* The problem
Word for word, set down every line of the entries below from the line with "(561, 459) = (338, 250): grey" to the line with "(551, 229) = (638, 477): blue", including both, and no other line.

· · · · · · ·

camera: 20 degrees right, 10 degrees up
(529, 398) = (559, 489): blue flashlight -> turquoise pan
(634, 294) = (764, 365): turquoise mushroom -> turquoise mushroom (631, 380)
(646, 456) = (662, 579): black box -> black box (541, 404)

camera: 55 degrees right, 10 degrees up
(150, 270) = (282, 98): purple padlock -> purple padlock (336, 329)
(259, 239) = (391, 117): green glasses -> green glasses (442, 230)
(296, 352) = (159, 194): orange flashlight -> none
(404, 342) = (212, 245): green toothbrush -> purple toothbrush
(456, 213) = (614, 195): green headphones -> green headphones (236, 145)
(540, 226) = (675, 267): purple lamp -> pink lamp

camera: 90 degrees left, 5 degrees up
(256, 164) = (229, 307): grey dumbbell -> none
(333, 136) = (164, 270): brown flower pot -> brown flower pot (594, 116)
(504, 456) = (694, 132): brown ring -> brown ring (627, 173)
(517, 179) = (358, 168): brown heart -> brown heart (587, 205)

· · · · · · ·

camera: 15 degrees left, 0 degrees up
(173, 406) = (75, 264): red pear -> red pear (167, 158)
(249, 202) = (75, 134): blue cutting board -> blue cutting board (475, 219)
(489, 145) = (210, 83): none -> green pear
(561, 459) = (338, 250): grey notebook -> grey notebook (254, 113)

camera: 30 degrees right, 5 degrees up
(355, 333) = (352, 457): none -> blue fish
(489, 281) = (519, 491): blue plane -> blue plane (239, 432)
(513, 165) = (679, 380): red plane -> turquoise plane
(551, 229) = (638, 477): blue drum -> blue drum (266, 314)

· · · · · · ·

* Task answer
(561, 459) = (338, 250): grey notebook -> grey notebook (254, 113)

camera: 30 degrees right, 5 degrees up
(355, 333) = (352, 457): none -> blue fish
(489, 281) = (519, 491): blue plane -> blue plane (239, 432)
(513, 165) = (679, 380): red plane -> turquoise plane
(551, 229) = (638, 477): blue drum -> blue drum (266, 314)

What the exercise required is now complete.